*** Begin section ***
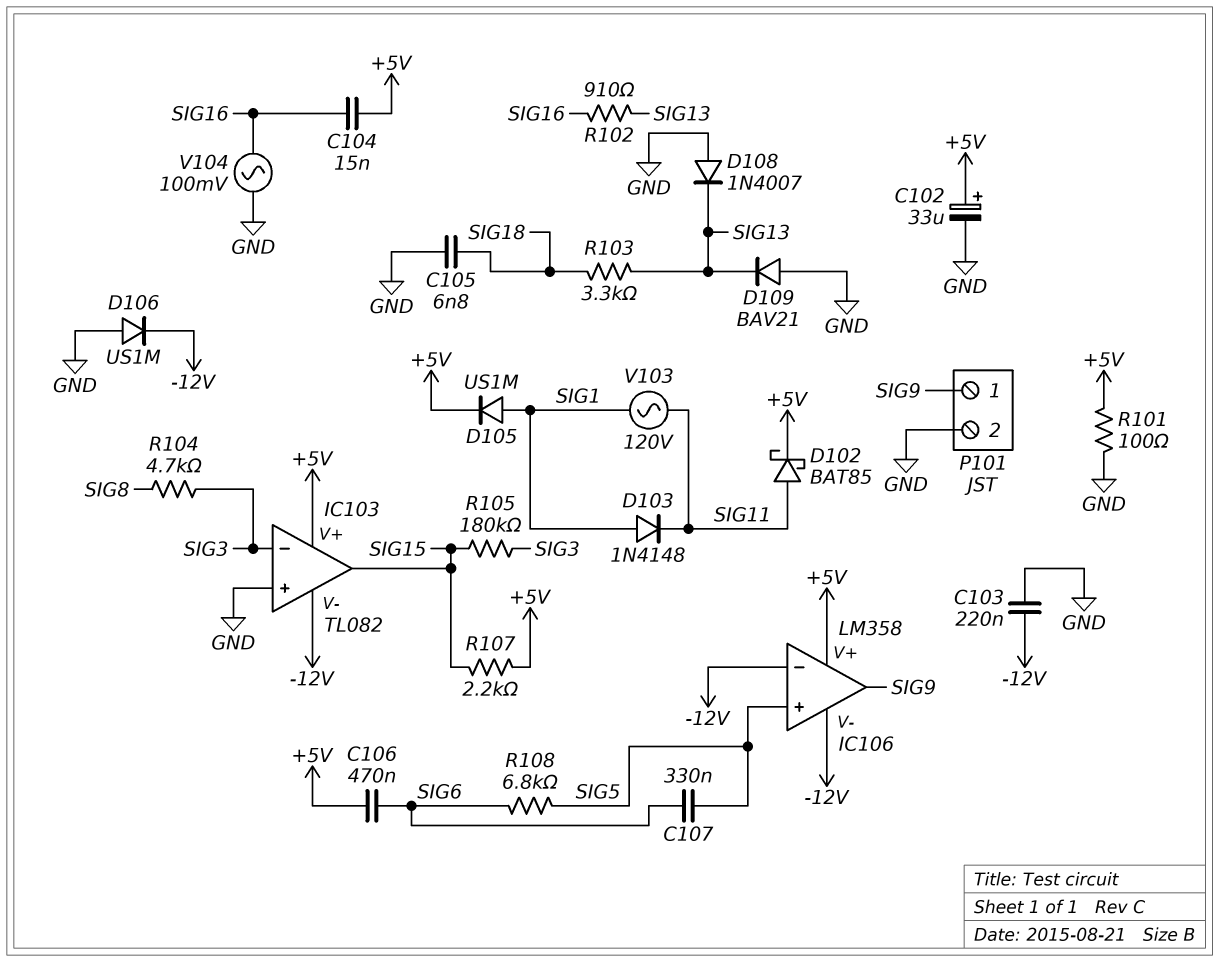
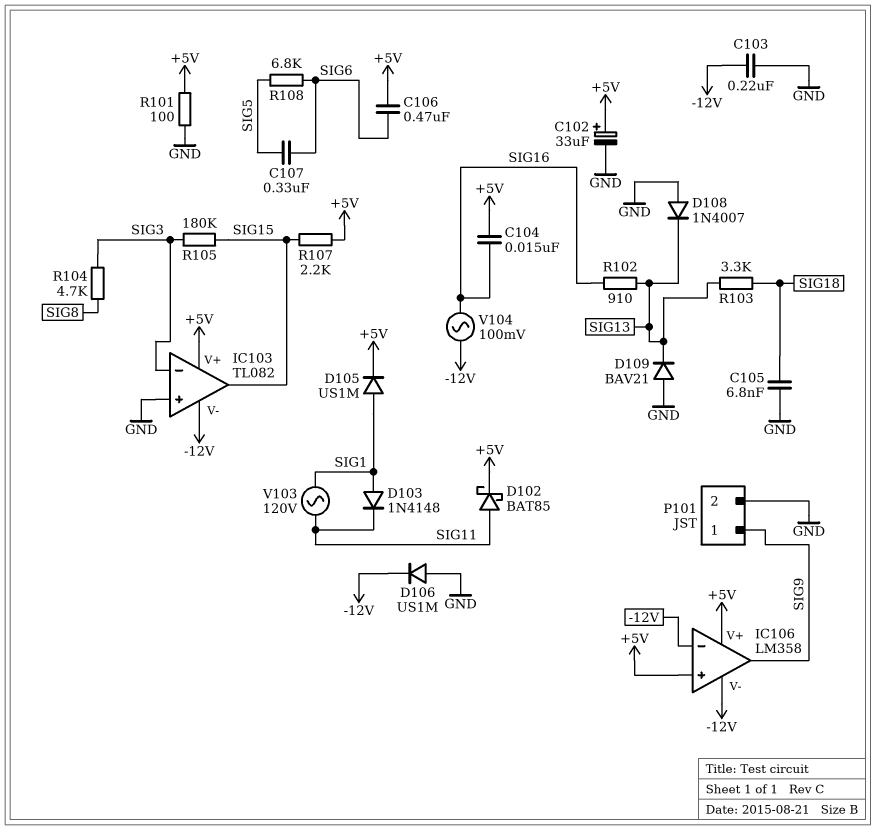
IC106 pin in+: SIG5 -> +5V
V104: AC 100mV (GND, SIG16) -> AC 100mV (-12V, SIG16)

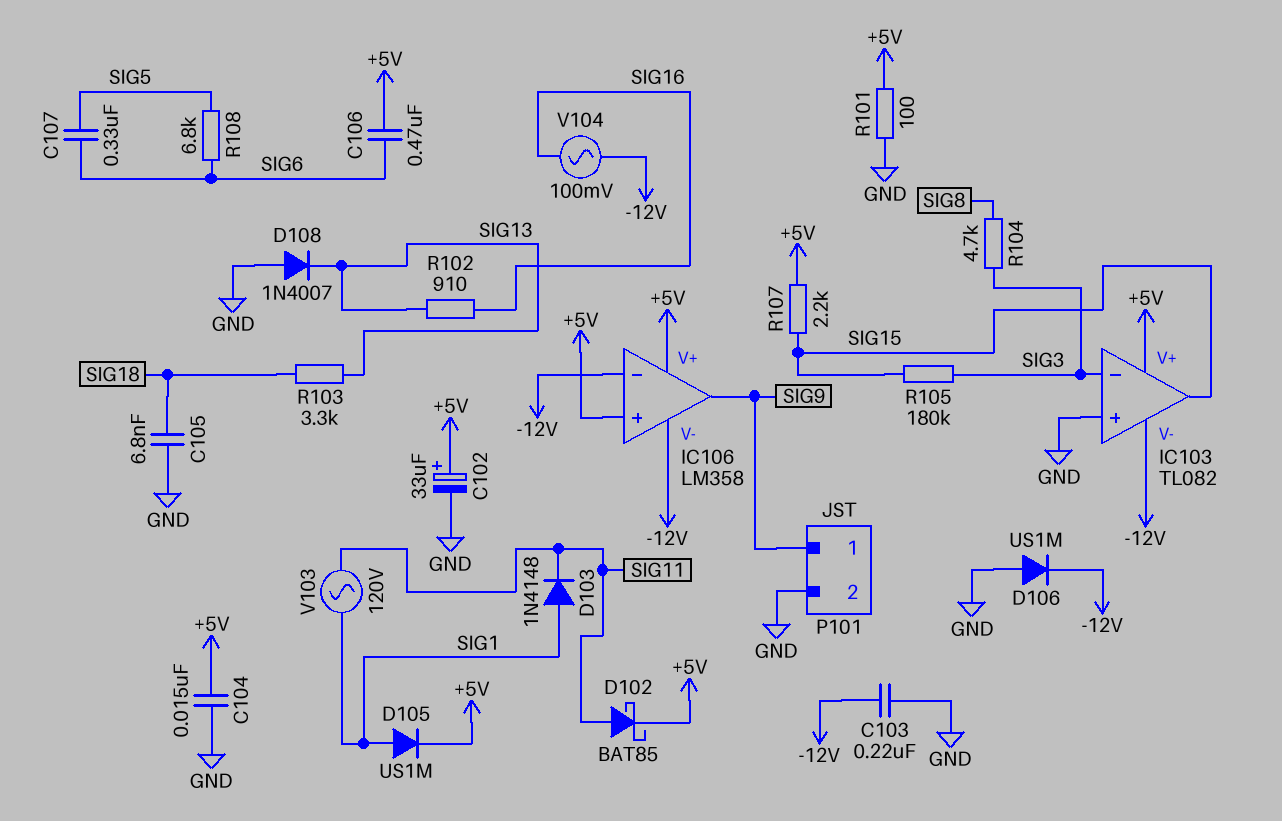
C104: 15nF (+5V, SIG16) -> 15nF (+5V, GND)
D109: diode BAV21 (A GND, K SIG13) -> none

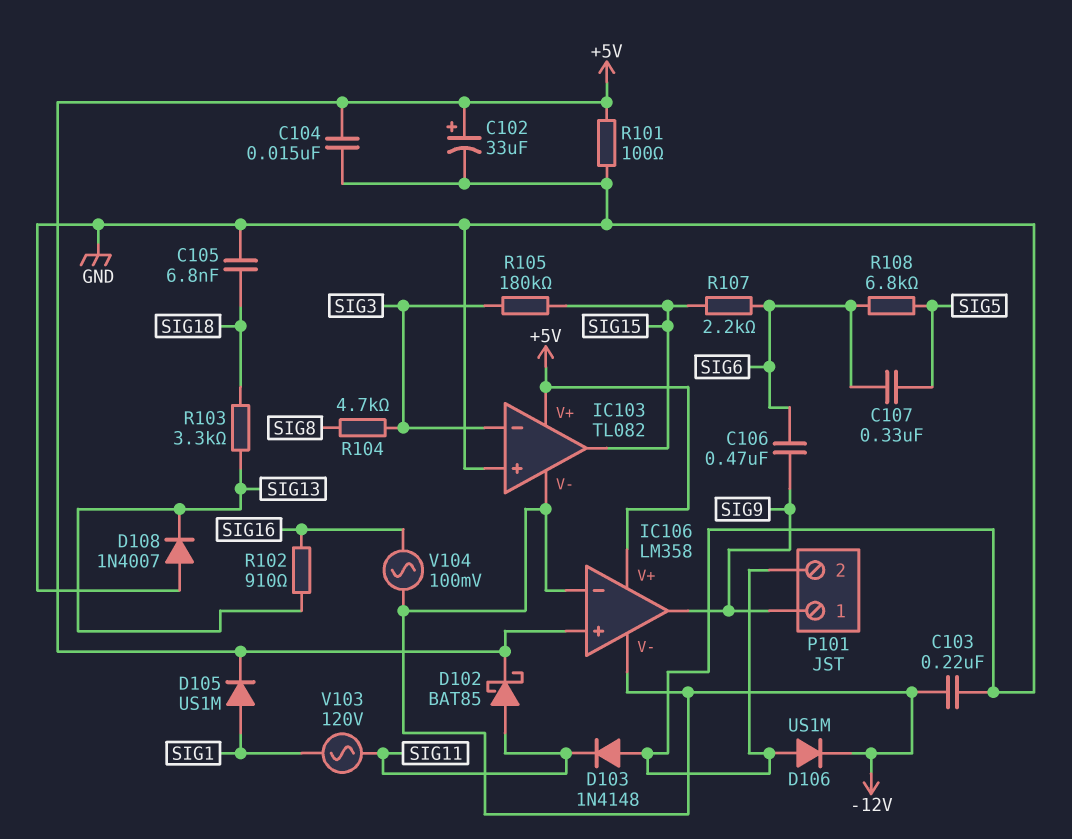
C106: 470nF (+5V, SIG6) -> 470nF (SIG6, SIG9)
D103: diode 1N4148 (A SIG1, K SIG11) -> diode 1N4148 (A GND, K SIG11)
R107: 2.2k (+5V, SIG15) -> 2.2k (SIG6, SIG15)

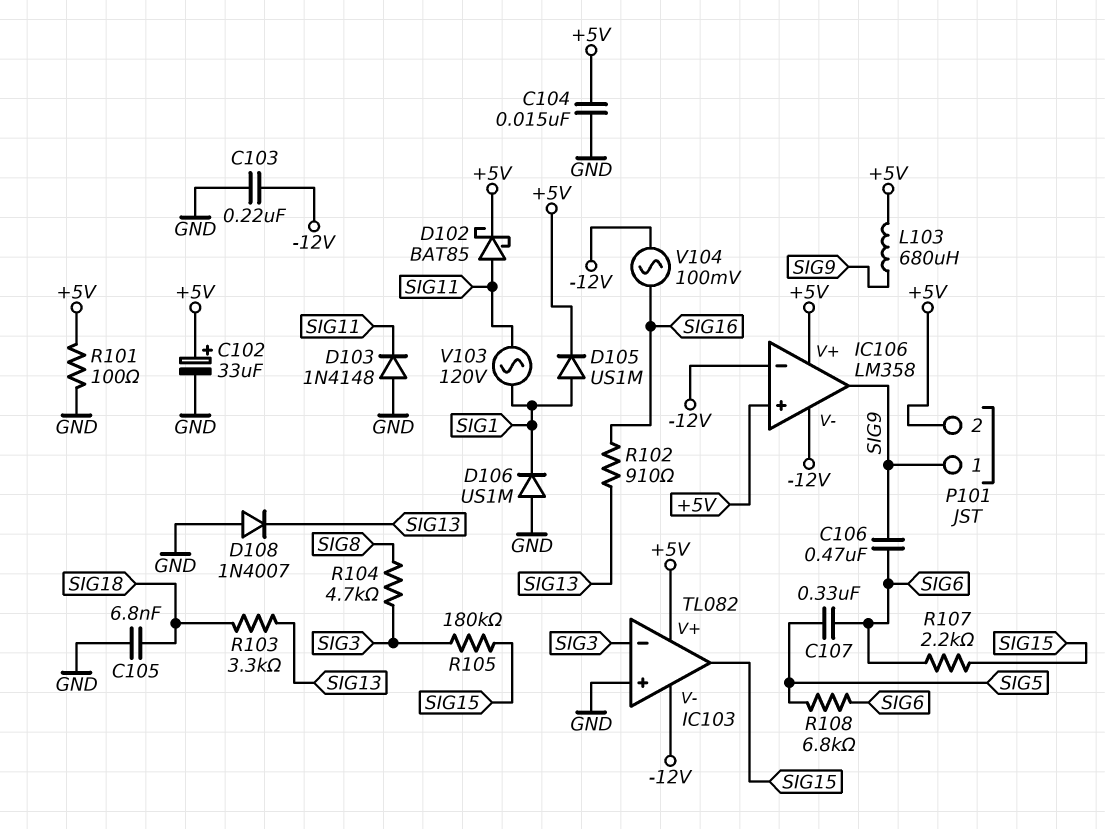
D106: diode US1M (A GND, K -12V) -> diode US1M (A GND, K SIG1)
L103: none -> 680uH (+5V, SIG9)
P101 pin 2: GND -> +5V

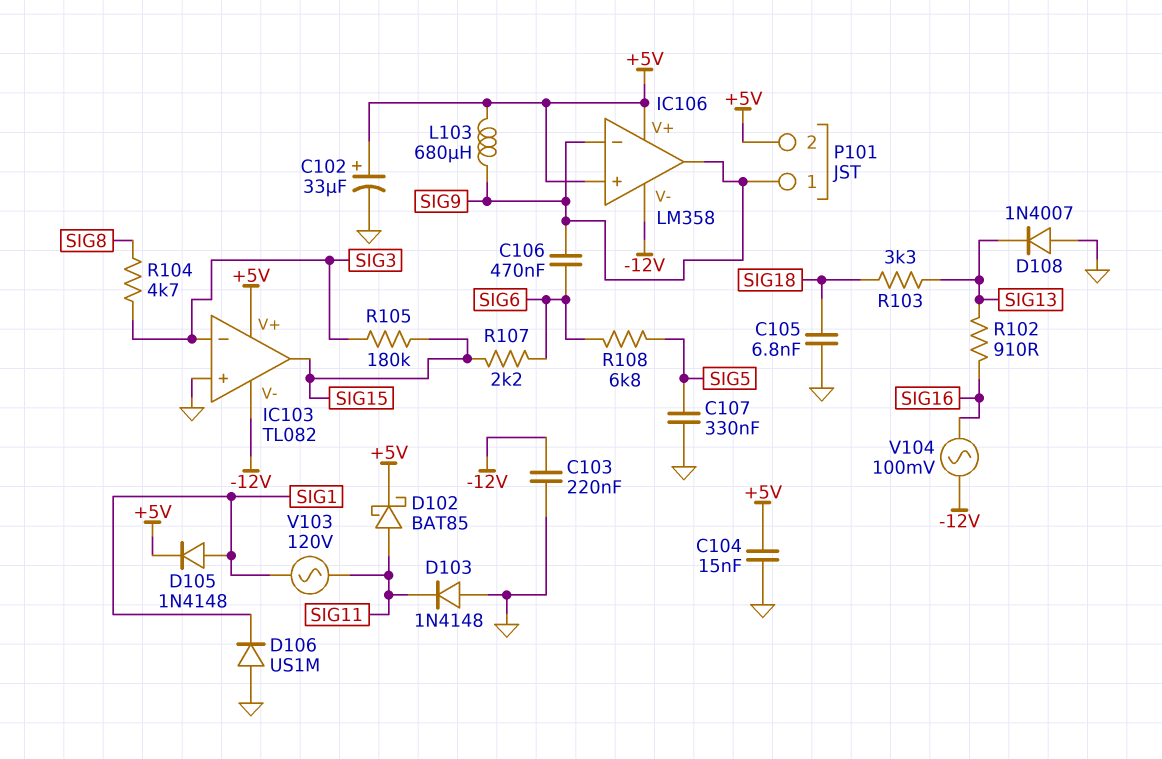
C107: 330nF (SIG5, SIG6) -> 330nF (GND, SIG5)
D105: diode US1M (A SIG1, K +5V) -> diode 1N4148 (A SIG1, K +5V)
IC106 pin in-: -12V -> SIG9
R101: 100 (+5V, GND) -> none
*** End section ***
- [Task instructions]
Please reproduce every record exactly, leaving the pictures out.

- [Task answer]
IC106 pin in+: SIG5 -> +5V
V104: AC 100mV (GND, SIG16) -> AC 100mV (-12V, SIG16)

C104: 15nF (+5V, SIG16) -> 15nF (+5V, GND)
D109: diode BAV21 (A GND, K SIG13) -> none

C106: 470nF (+5V, SIG6) -> 470nF (SIG6, SIG9)
D103: diode 1N4148 (A SIG1, K SIG11) -> diode 1N4148 (A GND, K SIG11)
R107: 2.2k (+5V, SIG15) -> 2.2k (SIG6, SIG15)

D106: diode US1M (A GND, K -12V) -> diode US1M (A GND, K SIG1)
L103: none -> 680uH (+5V, SIG9)
P101 pin 2: GND -> +5V

C107: 330nF (SIG5, SIG6) -> 330nF (GND, SIG5)
D105: diode US1M (A SIG1, K +5V) -> diode 1N4148 (A SIG1, K +5V)
IC106 pin in-: -12V -> SIG9
R101: 100 (+5V, GND) -> none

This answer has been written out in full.